WORK TO BE COMPLETED:
Nothing but the text belongs in the answer: the listing below, copied exactly, without pictures.

MATERIAL FOR THIS TASK:
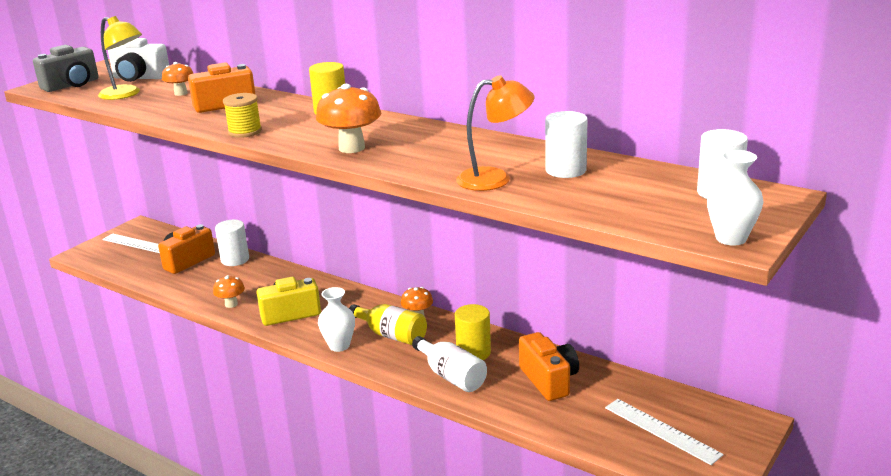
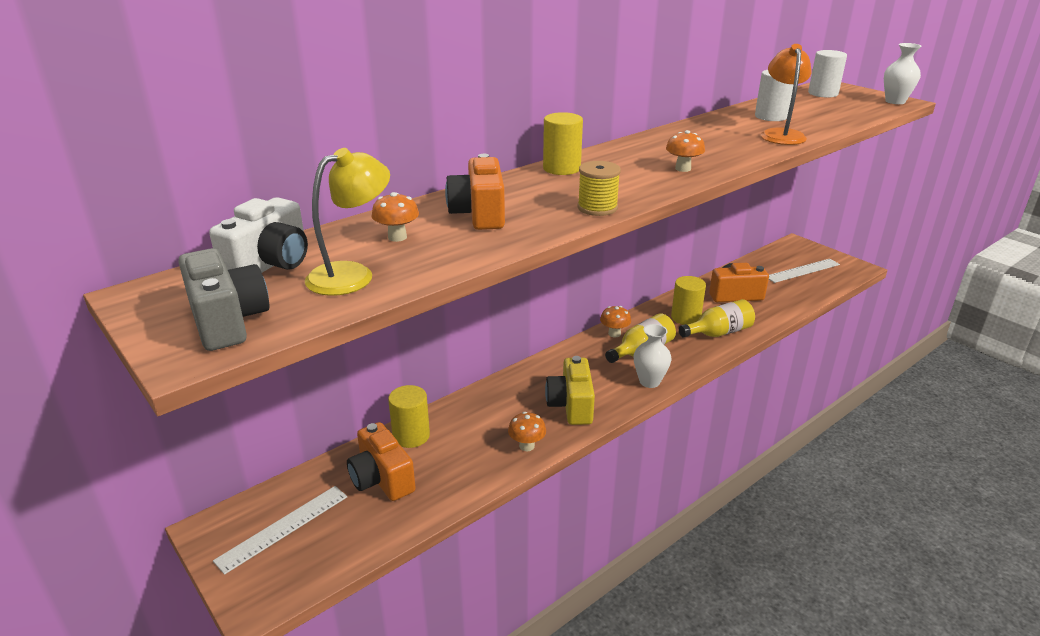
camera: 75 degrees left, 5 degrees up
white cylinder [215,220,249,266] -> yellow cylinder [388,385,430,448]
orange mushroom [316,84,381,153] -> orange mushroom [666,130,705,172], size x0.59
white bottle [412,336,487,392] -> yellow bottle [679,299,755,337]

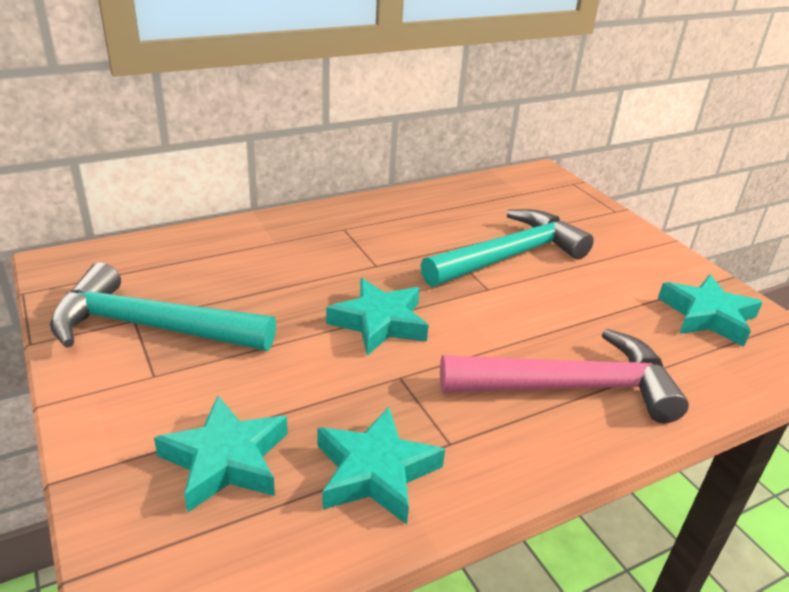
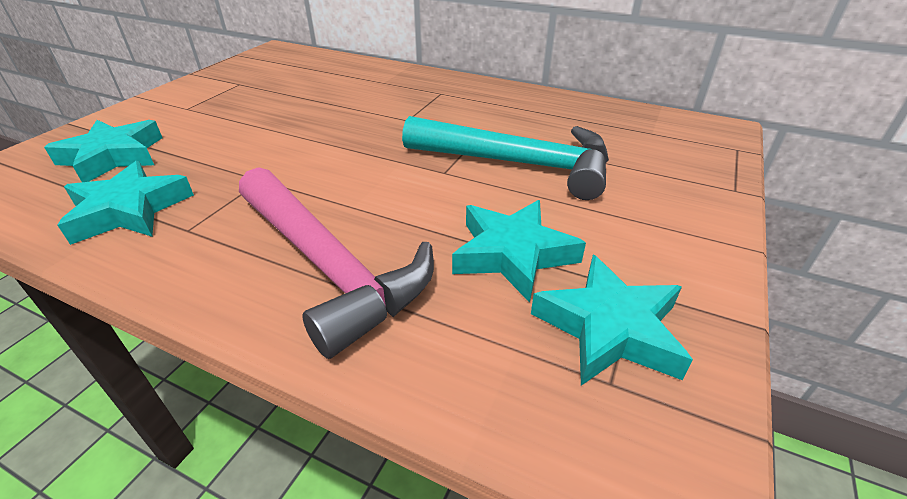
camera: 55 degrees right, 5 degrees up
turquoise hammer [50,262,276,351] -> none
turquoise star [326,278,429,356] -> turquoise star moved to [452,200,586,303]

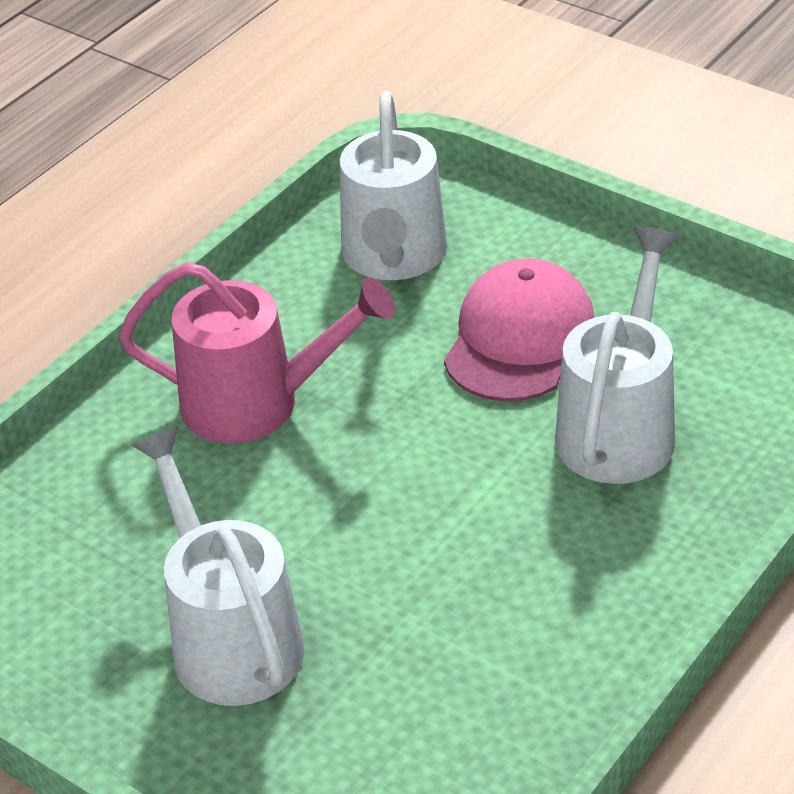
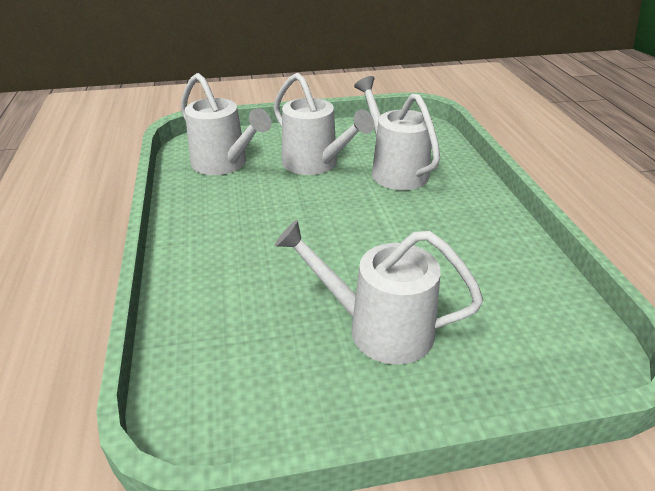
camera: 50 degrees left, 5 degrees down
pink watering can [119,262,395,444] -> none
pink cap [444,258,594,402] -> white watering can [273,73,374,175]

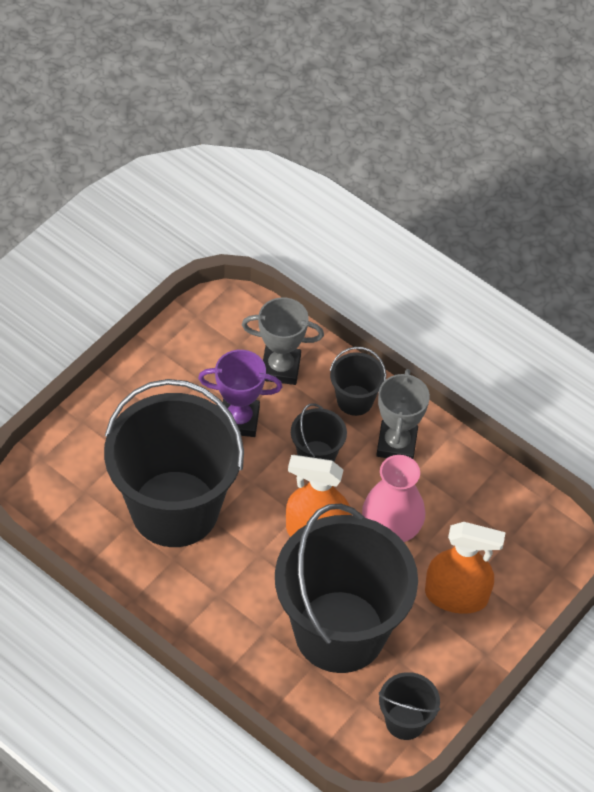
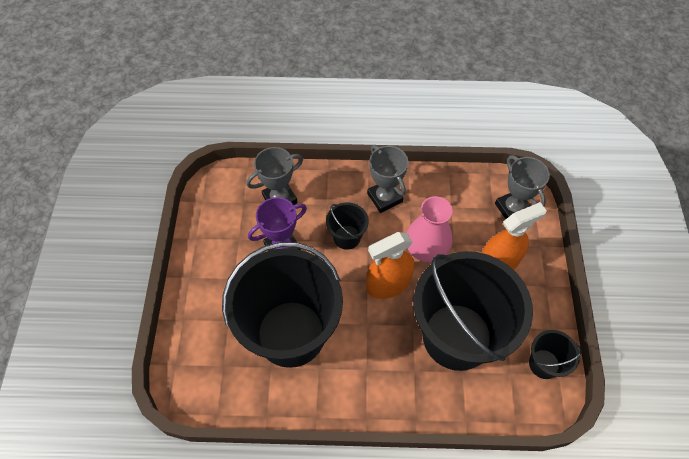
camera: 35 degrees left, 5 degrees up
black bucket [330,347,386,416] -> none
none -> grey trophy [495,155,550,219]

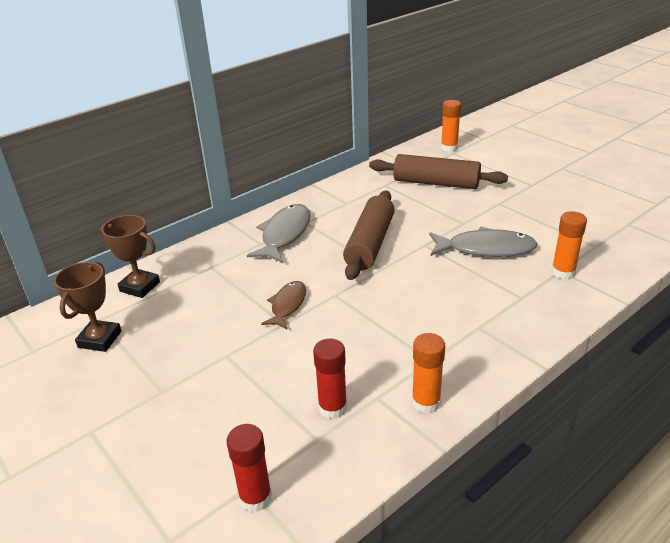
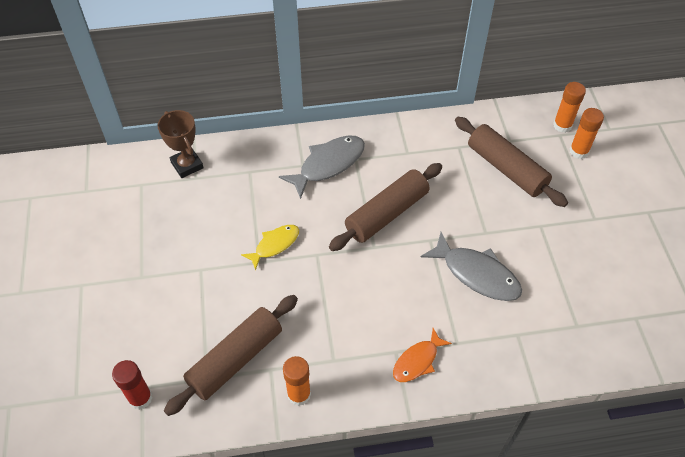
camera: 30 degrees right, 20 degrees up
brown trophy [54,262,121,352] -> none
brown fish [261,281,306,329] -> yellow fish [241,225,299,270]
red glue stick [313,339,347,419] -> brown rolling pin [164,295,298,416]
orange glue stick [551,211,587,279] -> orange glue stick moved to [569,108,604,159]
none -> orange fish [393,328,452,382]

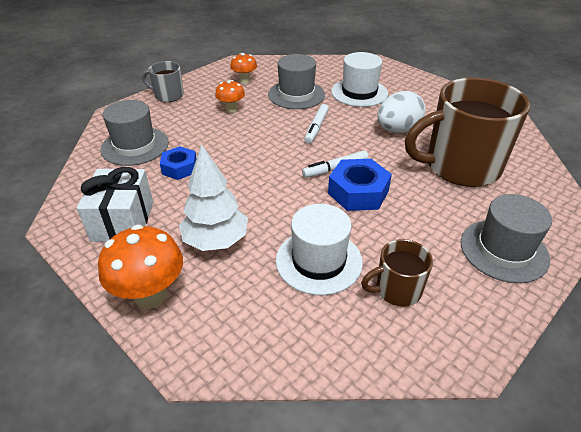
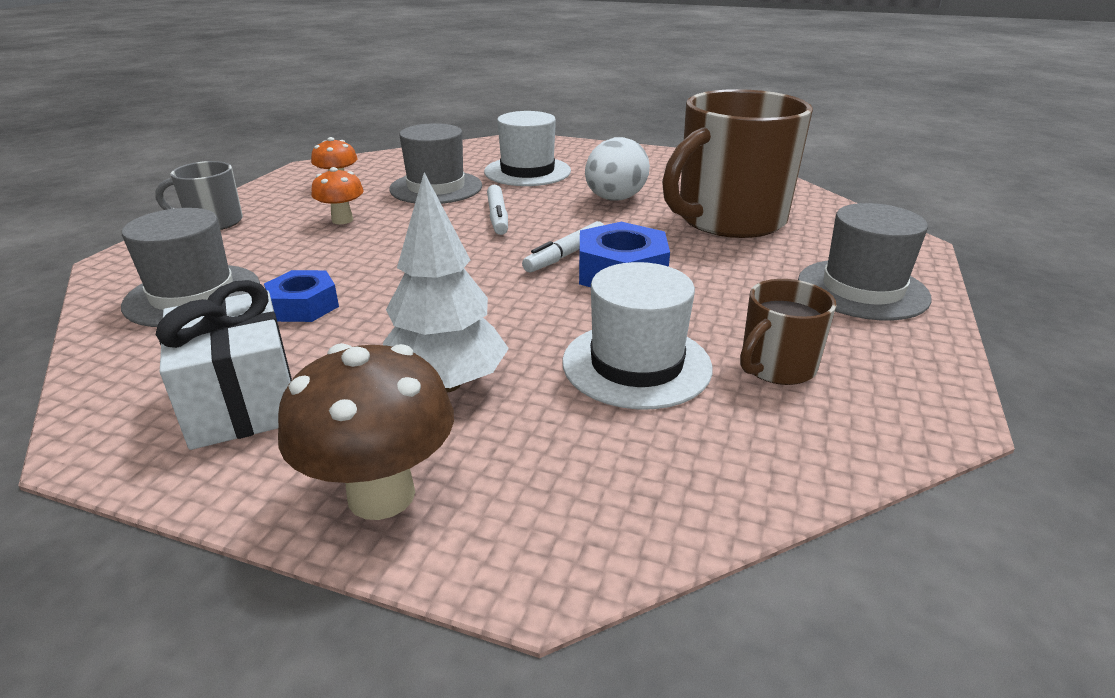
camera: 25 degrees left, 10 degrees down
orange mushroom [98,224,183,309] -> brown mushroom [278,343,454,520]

RESPONSE TO THIS TASK:
camera: 75 degrees left, 5 degrees up
white cylinder [215,220,249,266] -> yellow cylinder [388,385,430,448]
orange mushroom [316,84,381,153] -> orange mushroom [666,130,705,172], size x0.59
white bottle [412,336,487,392] -> yellow bottle [679,299,755,337]

camera: 55 degrees right, 5 degrees up
turquoise hammer [50,262,276,351] -> none
turquoise star [326,278,429,356] -> turquoise star moved to [452,200,586,303]

camera: 50 degrees left, 5 degrees down
pink watering can [119,262,395,444] -> none
pink cap [444,258,594,402] -> white watering can [273,73,374,175]

camera: 35 degrees left, 5 degrees up
black bucket [330,347,386,416] -> none
none -> grey trophy [495,155,550,219]

camera: 30 degrees right, 20 degrees up
brown trophy [54,262,121,352] -> none
brown fish [261,281,306,329] -> yellow fish [241,225,299,270]
red glue stick [313,339,347,419] -> brown rolling pin [164,295,298,416]
orange glue stick [551,211,587,279] -> orange glue stick moved to [569,108,604,159]
none -> orange fish [393,328,452,382]

camera: 25 degrees left, 10 degrees down
orange mushroom [98,224,183,309] -> brown mushroom [278,343,454,520]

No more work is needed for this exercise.